## Work to be completed
Could you repeat the listing below exactly while leaving its pictures behind?

## Information shown
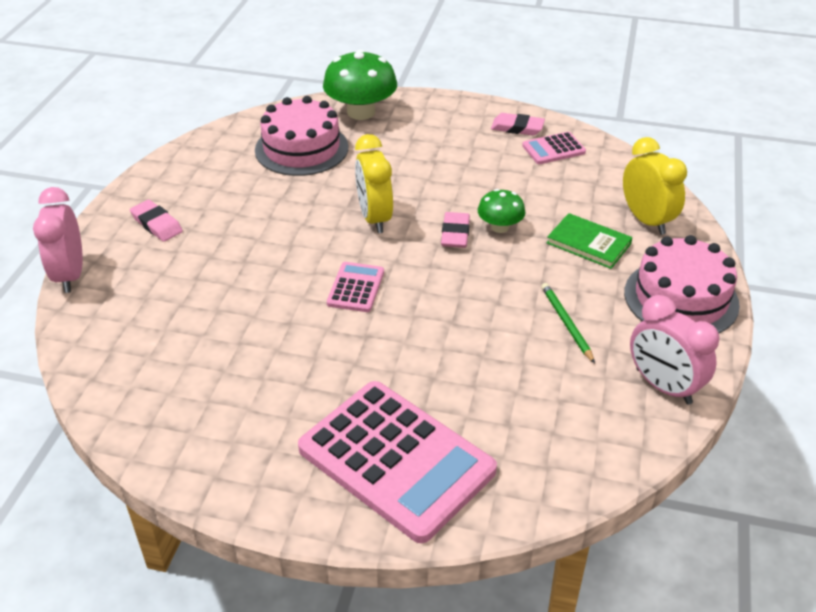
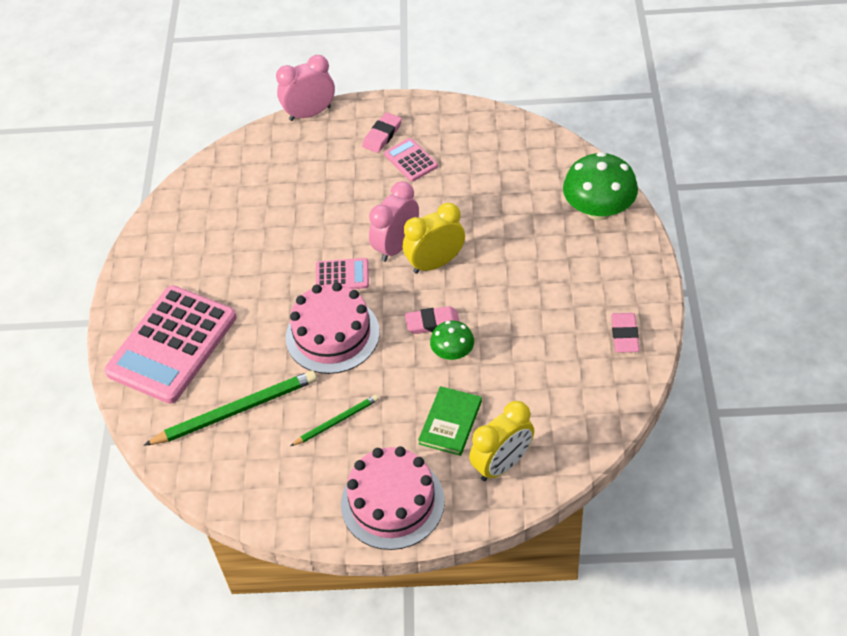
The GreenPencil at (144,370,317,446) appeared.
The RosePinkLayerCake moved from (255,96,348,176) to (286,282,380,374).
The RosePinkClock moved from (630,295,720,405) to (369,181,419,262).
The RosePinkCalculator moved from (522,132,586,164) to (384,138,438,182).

## Reply to the exercise
The GreenPencil at (144,370,317,446) appeared.
The RosePinkLayerCake moved from (255,96,348,176) to (286,282,380,374).
The RosePinkClock moved from (630,295,720,405) to (369,181,419,262).
The RosePinkCalculator moved from (522,132,586,164) to (384,138,438,182).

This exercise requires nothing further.